(Collected data)
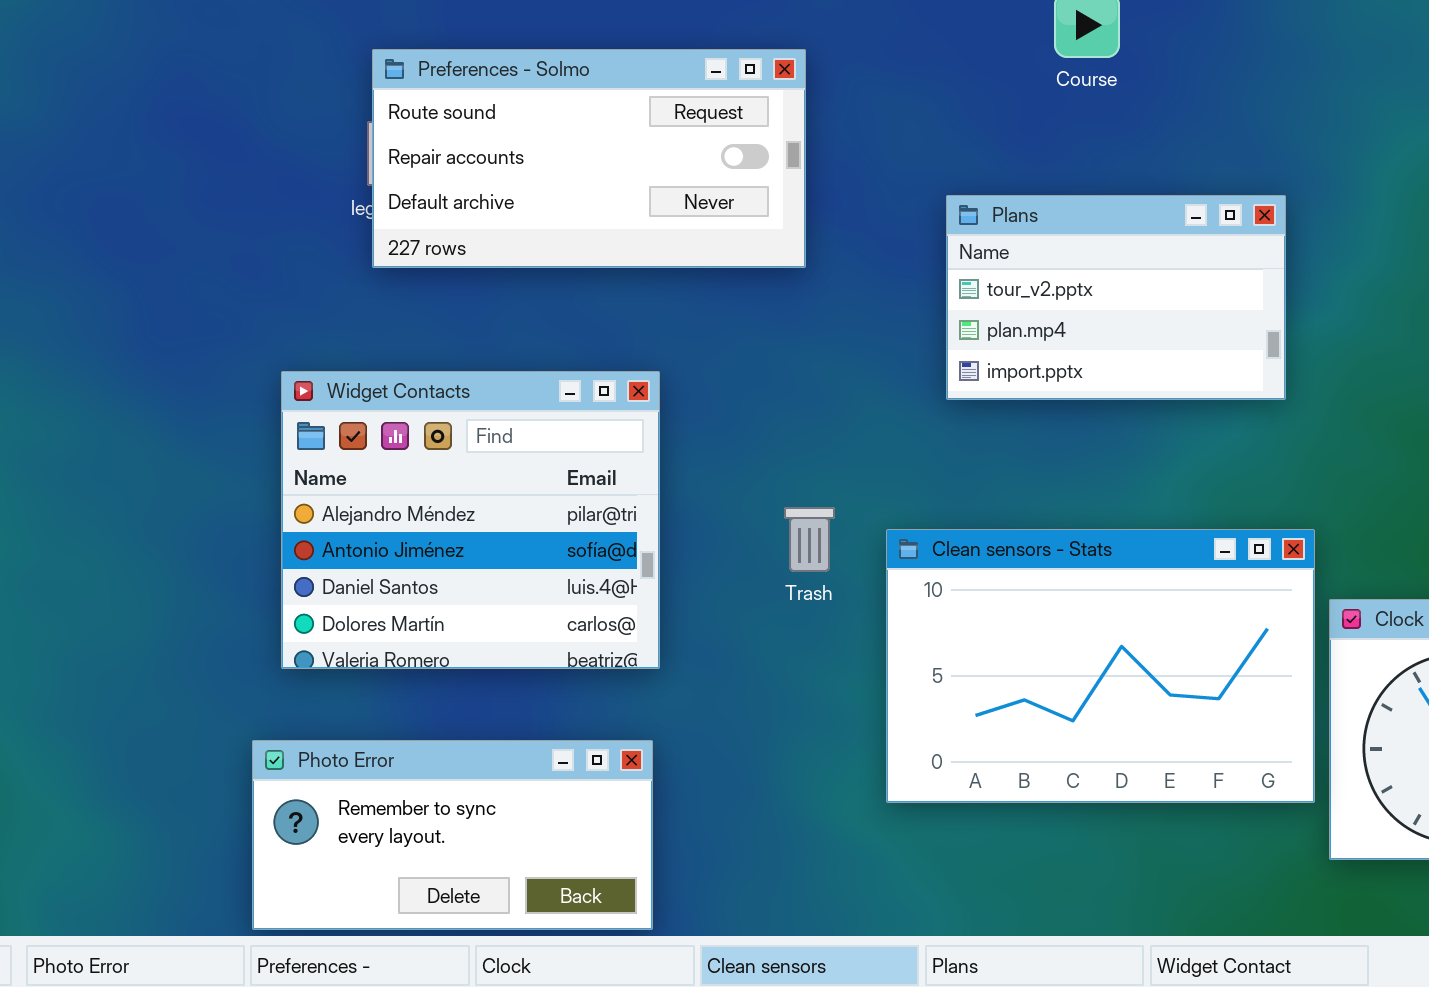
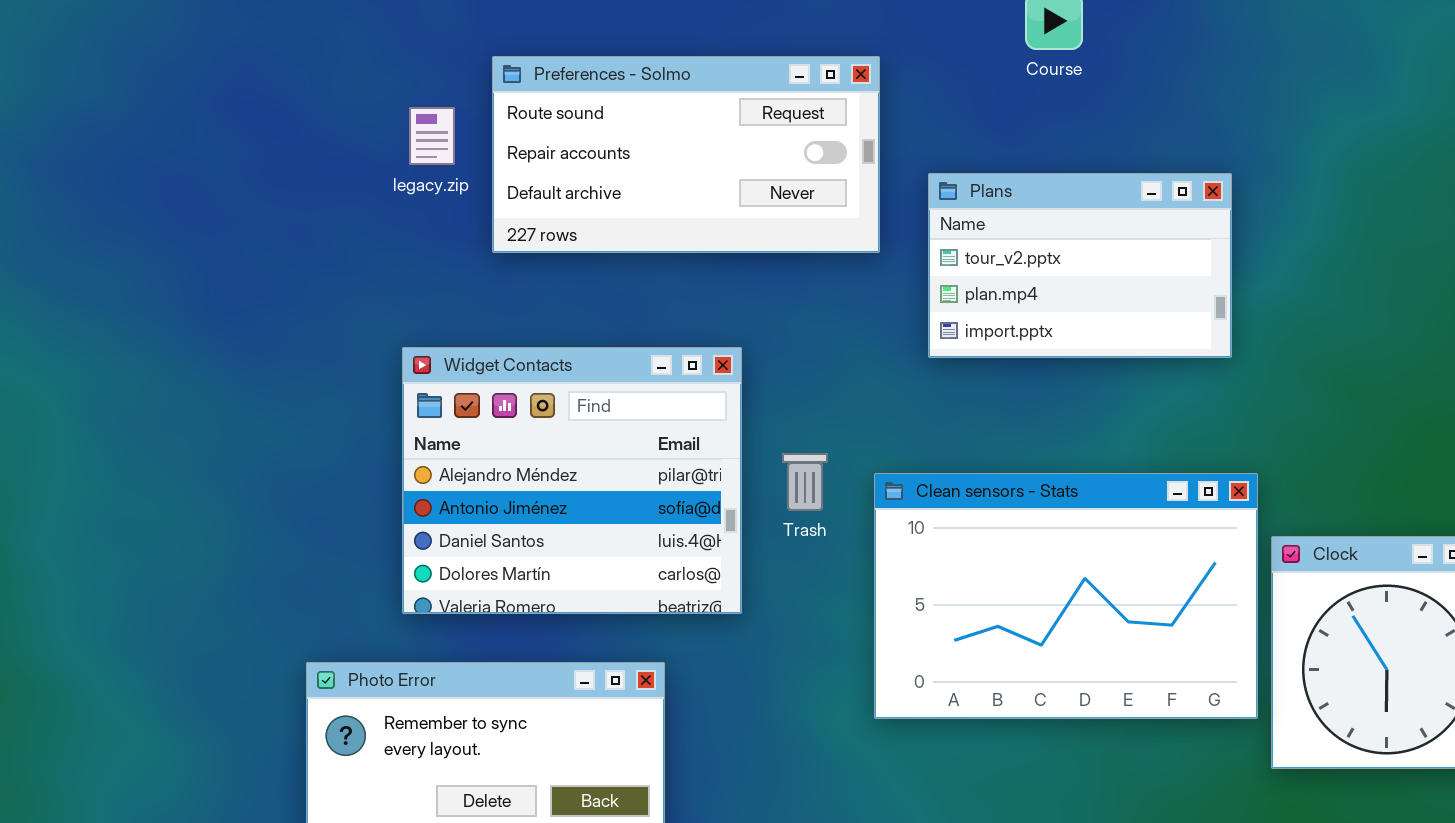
Preferences - Solmo: [372,49,806,268] -> [492,56,880,253], moved
Widget Contacts: [281,371,660,669] -> [402,347,742,614], moved

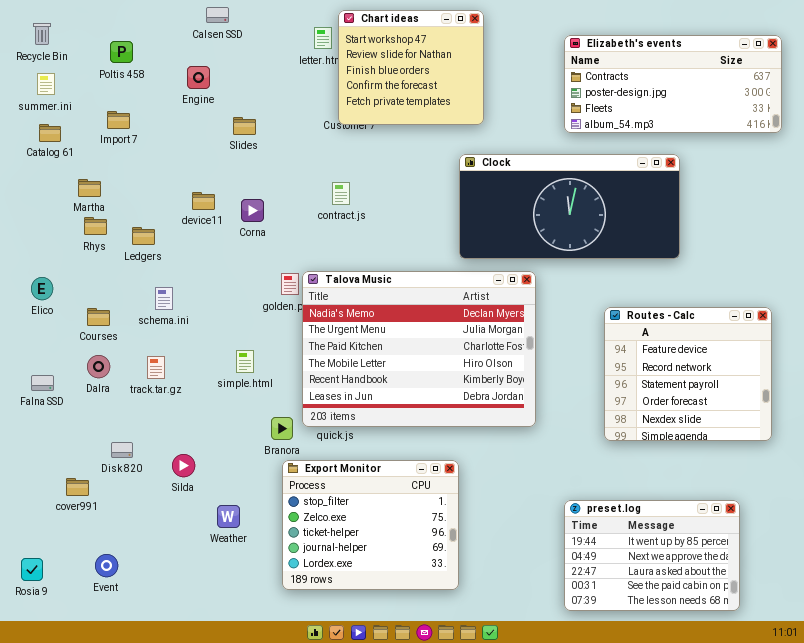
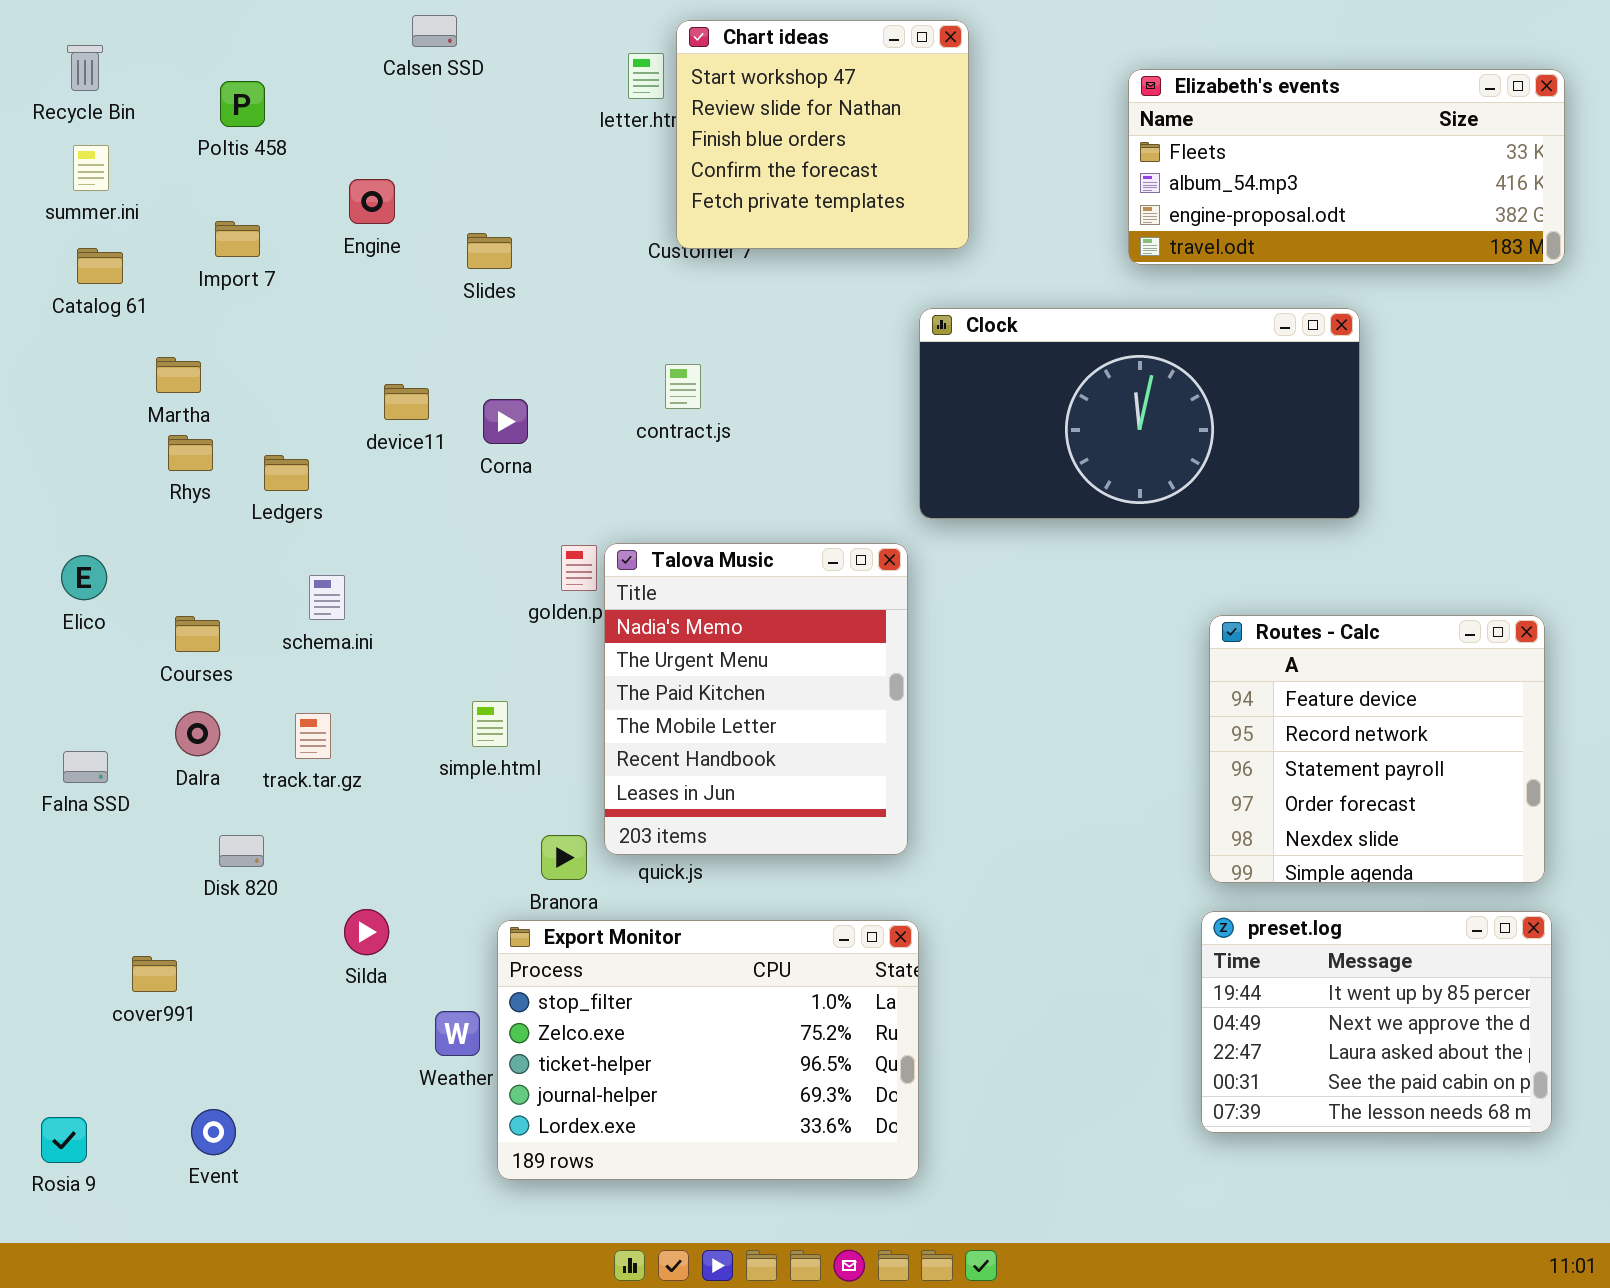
Elizabeth's events: [564,35,782,133] -> [1128,69,1565,265], scrolled down 2 rows
Engine: [187,66,210,89] -> [349,179,395,224], moved
Talova Music: [302,271,536,427] -> [604,543,908,855], resized
Disk 820: [111,442,133,458] -> [219,835,264,867], moved
Export Monitor: [282,460,459,590] -> [497,920,919,1180], resized
preset.log: [564,500,740,611] -> [1201,911,1552,1133], moved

**Problem details**
Every line from the one containing "Engine: [187,66,210,89] ->" through the last line of the entries must be written out verbatim, and no other line.

**Solved exercise**
Engine: [187,66,210,89] -> [349,179,395,224], moved
Talova Music: [302,271,536,427] -> [604,543,908,855], resized
Disk 820: [111,442,133,458] -> [219,835,264,867], moved
Export Monitor: [282,460,459,590] -> [497,920,919,1180], resized
preset.log: [564,500,740,611] -> [1201,911,1552,1133], moved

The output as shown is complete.